--- WHAT THIS TASK INVOLVES ---
Reproduce the entries beneath exactly, without their images.

[Source data]
☆ ☆ ☆

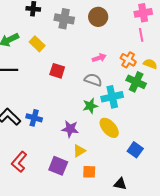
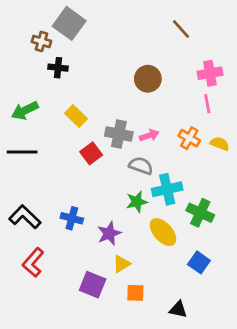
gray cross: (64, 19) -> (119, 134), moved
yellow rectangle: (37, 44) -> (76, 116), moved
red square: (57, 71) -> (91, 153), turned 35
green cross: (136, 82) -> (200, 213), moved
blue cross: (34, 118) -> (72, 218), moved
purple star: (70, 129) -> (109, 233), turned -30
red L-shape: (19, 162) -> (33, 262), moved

☆ ☆ ☆

--- FINISHED EXERCISE ---
gray cross: (64, 19) -> (119, 134), moved
yellow rectangle: (37, 44) -> (76, 116), moved
red square: (57, 71) -> (91, 153), turned 35
green cross: (136, 82) -> (200, 213), moved
blue cross: (34, 118) -> (72, 218), moved
purple star: (70, 129) -> (109, 233), turned -30
red L-shape: (19, 162) -> (33, 262), moved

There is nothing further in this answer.